Instructions to follow ▸
Please write the listing below out again exactly, leaving every picture behind.

Exercise data ▸
※ ※ ※

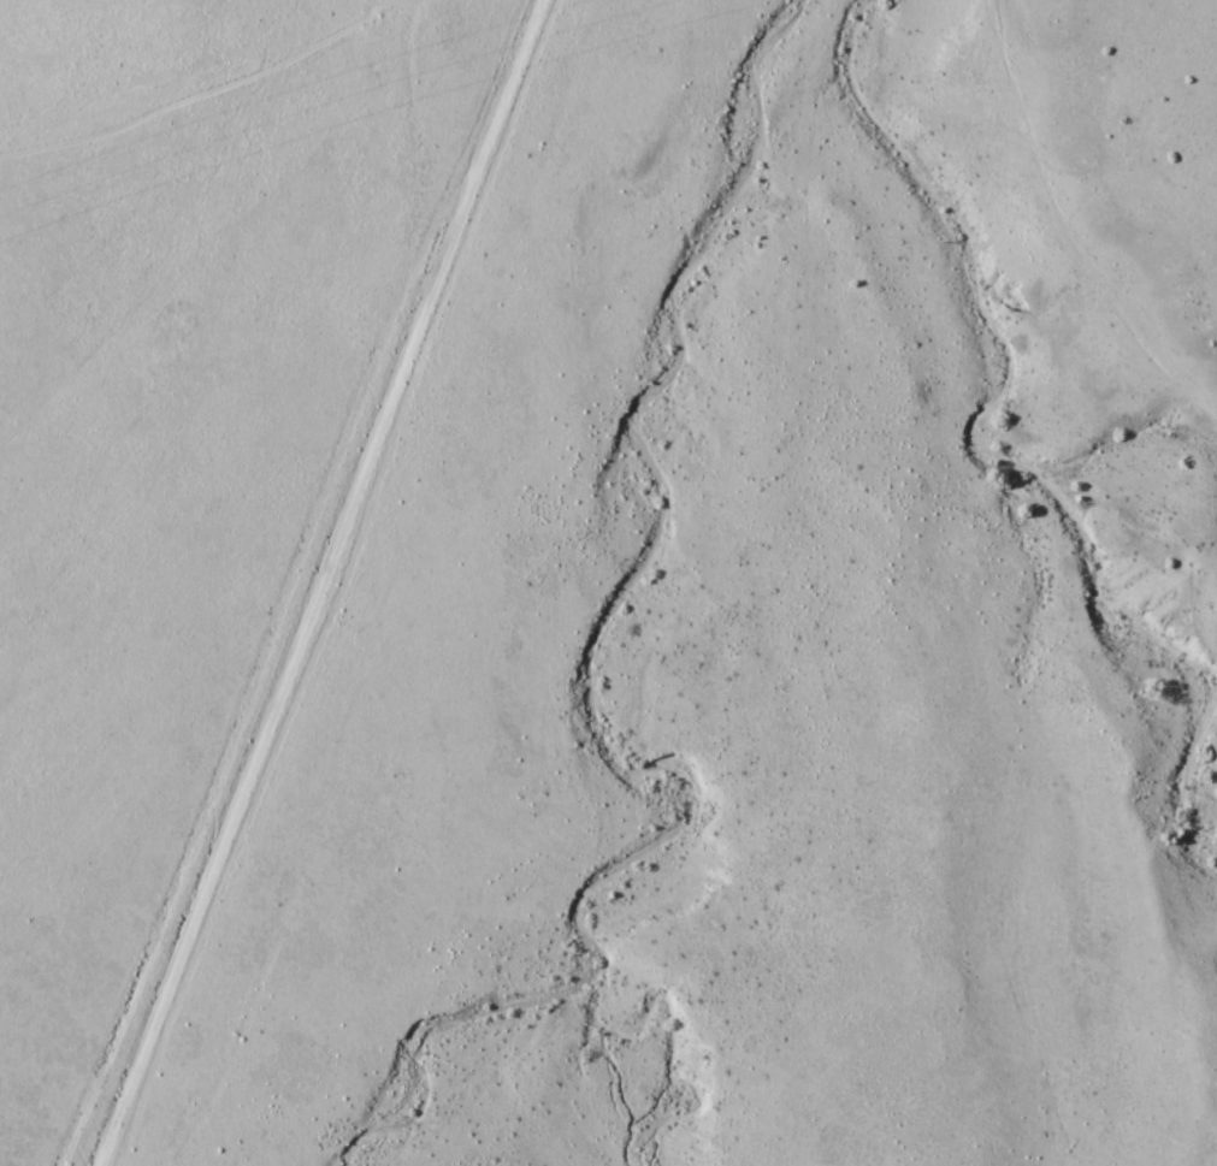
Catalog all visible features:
road: (198, 54)
road: (412, 133)
road: (486, 133)
road: (213, 233)
road: (266, 717)

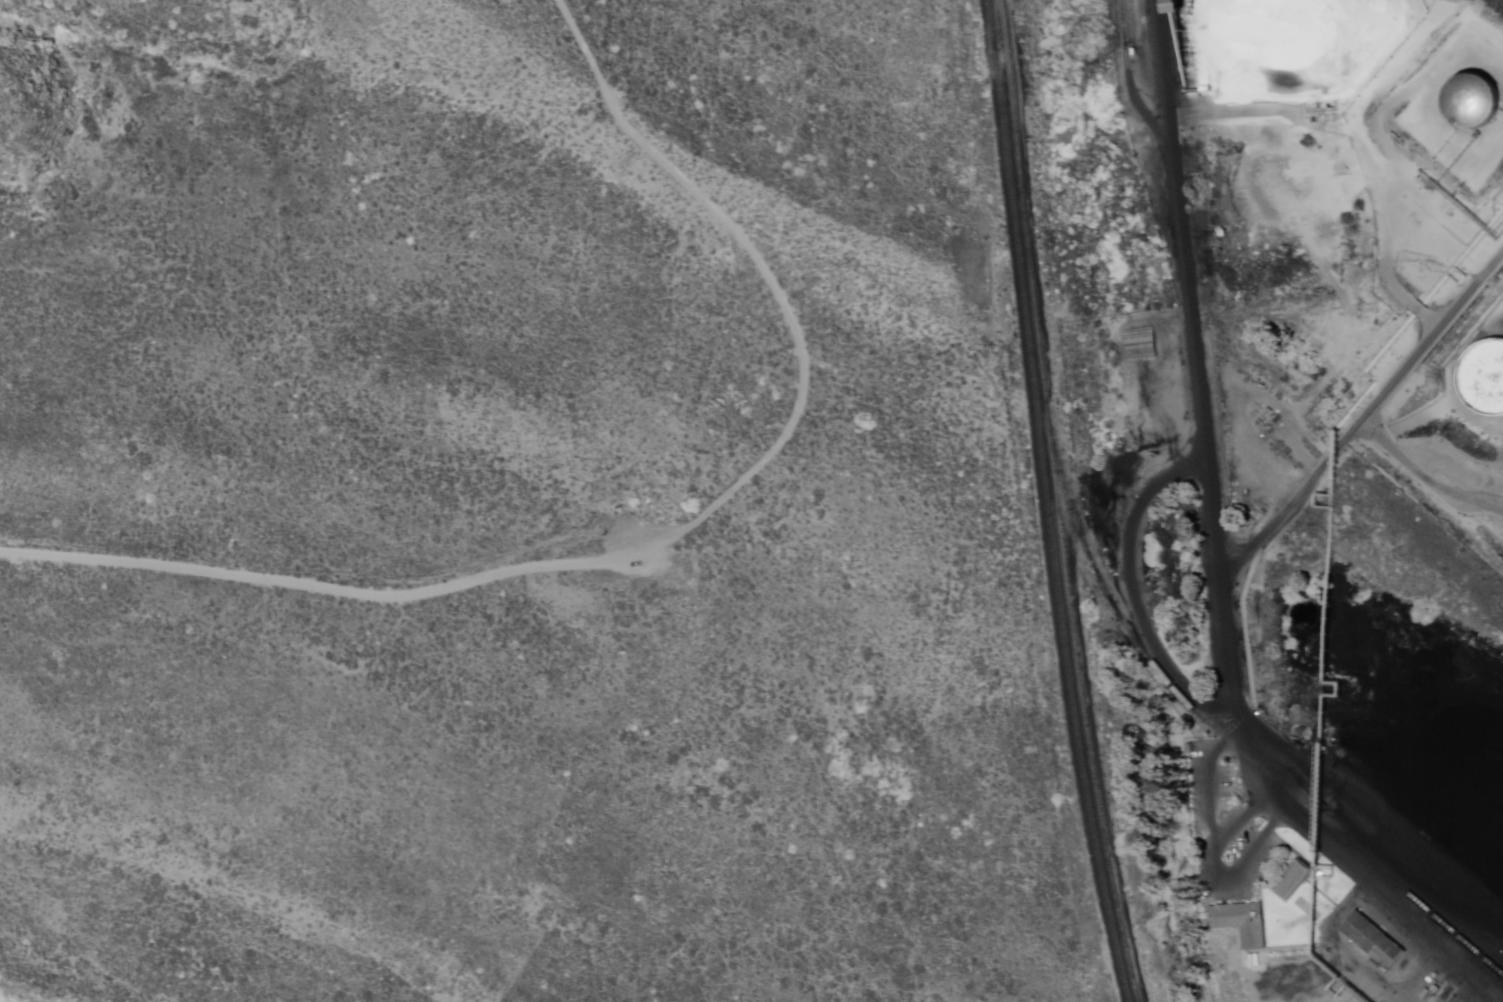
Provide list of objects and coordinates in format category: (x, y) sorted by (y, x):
railway: (993, 24)
building: (1471, 100)
storage tank: (1471, 100)
road: (1369, 141)
road: (1194, 284)
building: (1128, 334)
building: (1491, 371)
road: (1367, 411)
road: (1423, 479)
railway: (1049, 502)
railway: (1058, 503)
park: (508, 511)
road: (670, 536)
road: (1250, 723)
railway: (1232, 741)
building: (1295, 880)
building: (1244, 922)
building: (1376, 942)
railway: (1477, 954)

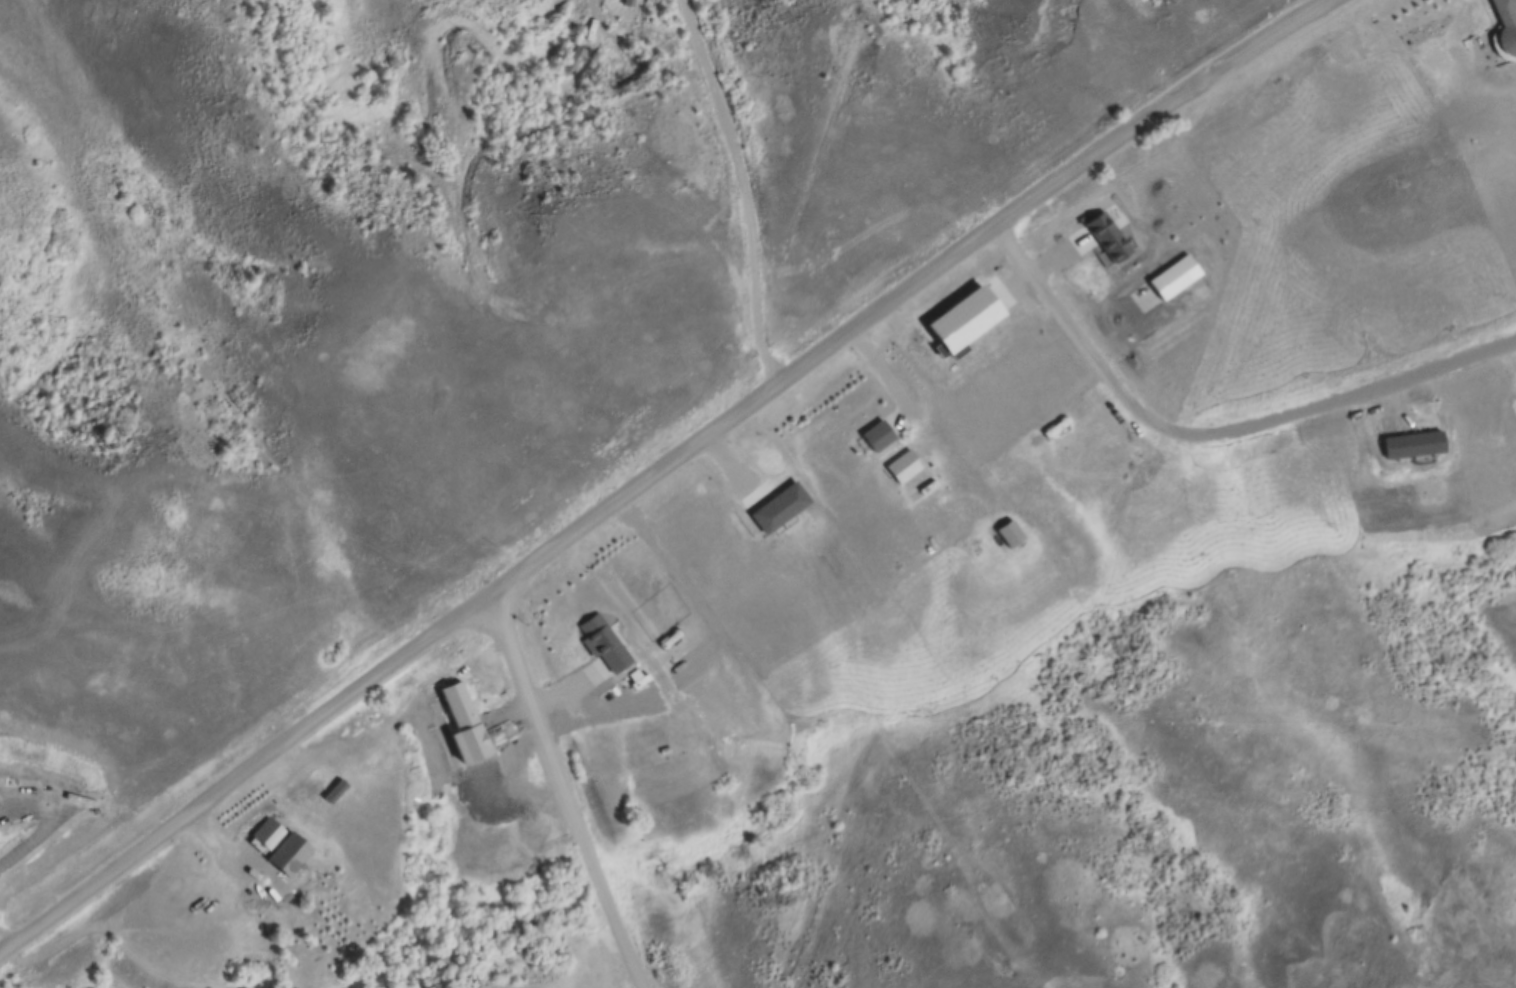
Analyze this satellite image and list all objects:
building: (621, 2)
building: (1510, 23)
building: (564, 57)
road: (742, 188)
building: (1112, 238)
road: (1510, 358)
road: (1436, 414)
road: (1212, 432)
building: (883, 436)
building: (1411, 443)
building: (907, 467)
road: (662, 468)
building: (784, 509)
building: (577, 588)
building: (608, 645)
building: (464, 708)
road: (568, 788)
road: (46, 827)
building: (271, 833)
building: (292, 854)
quarry: (1463, 930)
road: (5, 948)

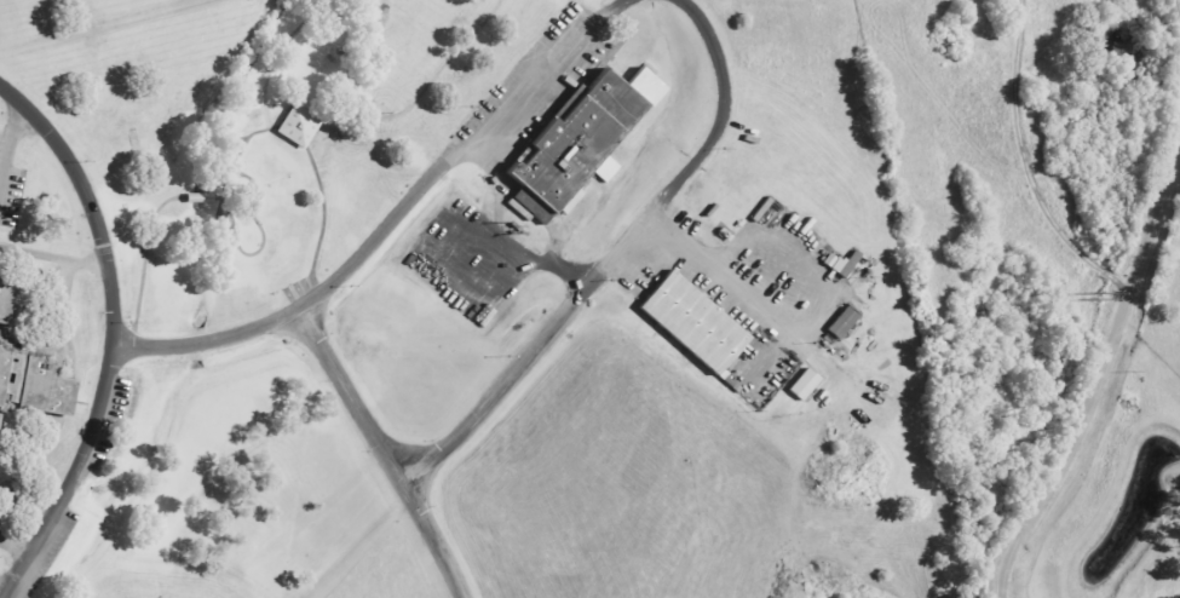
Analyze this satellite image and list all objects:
building: (297, 126)
building: (582, 139)
road: (8, 142)
road: (1026, 163)
road: (88, 208)
road: (548, 257)
road: (51, 258)
power tower: (1096, 294)
building: (7, 295)
road: (286, 318)
building: (691, 322)
building: (842, 323)
road: (1105, 371)
building: (31, 378)
building: (804, 384)
road: (383, 453)
road: (70, 480)
road: (29, 499)

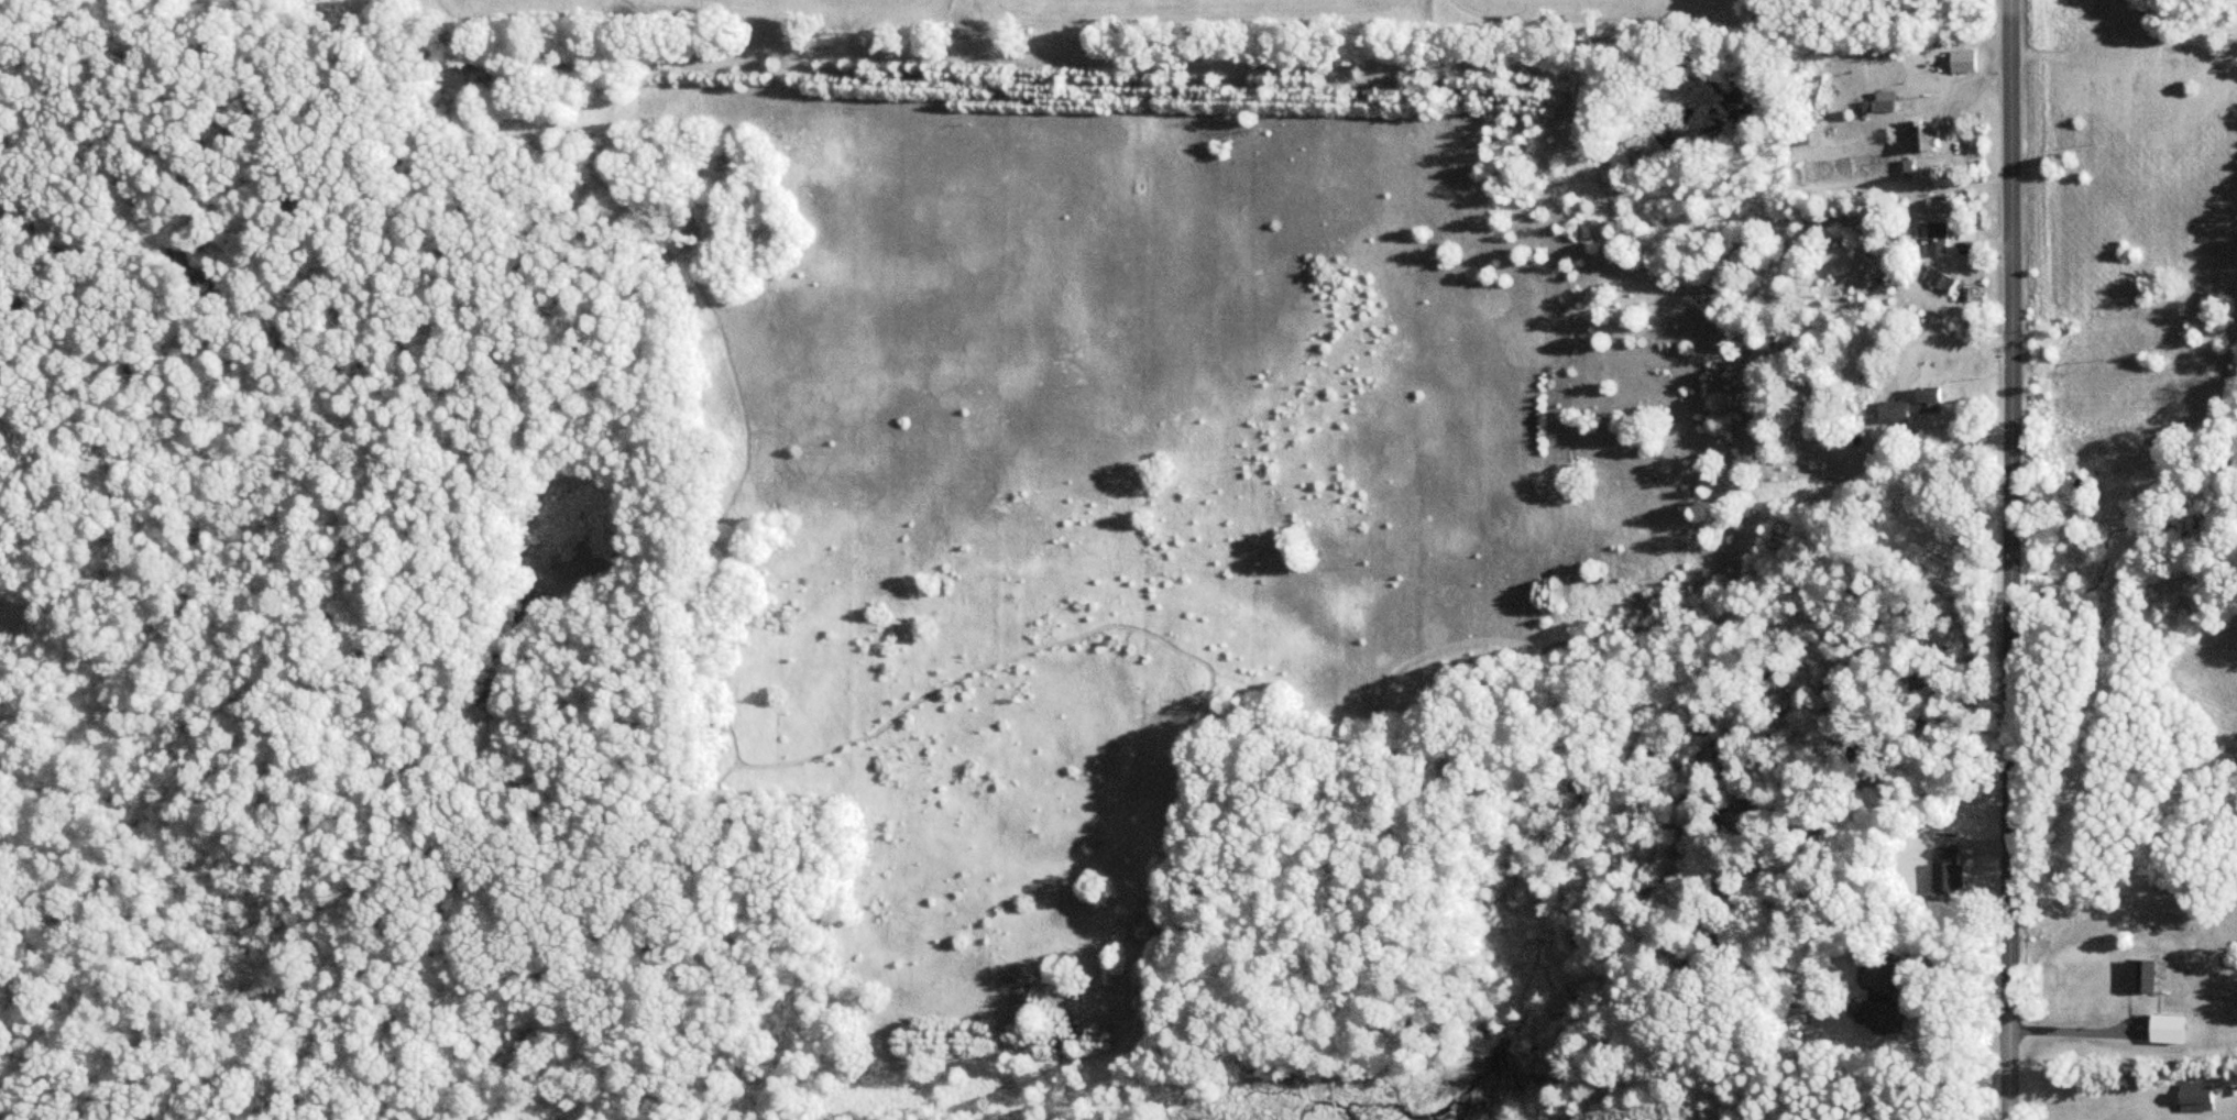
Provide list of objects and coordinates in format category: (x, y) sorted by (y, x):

※ ※ ※

Exercise answer ▸
Catalog all visible features:
road: (198, 54)
road: (412, 133)
road: (486, 133)
road: (213, 233)
road: (266, 717)

Provide list of objects and coordinates in format category: (x, y) sorted by (y, x):
railway: (993, 24)
building: (1471, 100)
storage tank: (1471, 100)
road: (1369, 141)
road: (1194, 284)
building: (1128, 334)
building: (1491, 371)
road: (1367, 411)
road: (1423, 479)
railway: (1049, 502)
railway: (1058, 503)
park: (508, 511)
road: (670, 536)
road: (1250, 723)
railway: (1232, 741)
building: (1295, 880)
building: (1244, 922)
building: (1376, 942)
railway: (1477, 954)

Analyze this satellite image and list all objects:
building: (621, 2)
building: (1510, 23)
building: (564, 57)
road: (742, 188)
building: (1112, 238)
road: (1510, 358)
road: (1436, 414)
road: (1212, 432)
building: (883, 436)
building: (1411, 443)
building: (907, 467)
road: (662, 468)
building: (784, 509)
building: (577, 588)
building: (608, 645)
building: (464, 708)
road: (568, 788)
road: (46, 827)
building: (271, 833)
building: (292, 854)
quarry: (1463, 930)
road: (5, 948)

Analyze this satellite image and list all objects:
building: (297, 126)
building: (582, 139)
road: (8, 142)
road: (1026, 163)
road: (88, 208)
road: (548, 257)
road: (51, 258)
power tower: (1096, 294)
building: (7, 295)
road: (286, 318)
building: (691, 322)
building: (842, 323)
road: (1105, 371)
building: (31, 378)
building: (804, 384)
road: (383, 453)
road: (70, 480)
road: (29, 499)

Provide list of objects and coordinates in format category: (x, y) sorted by (y, x):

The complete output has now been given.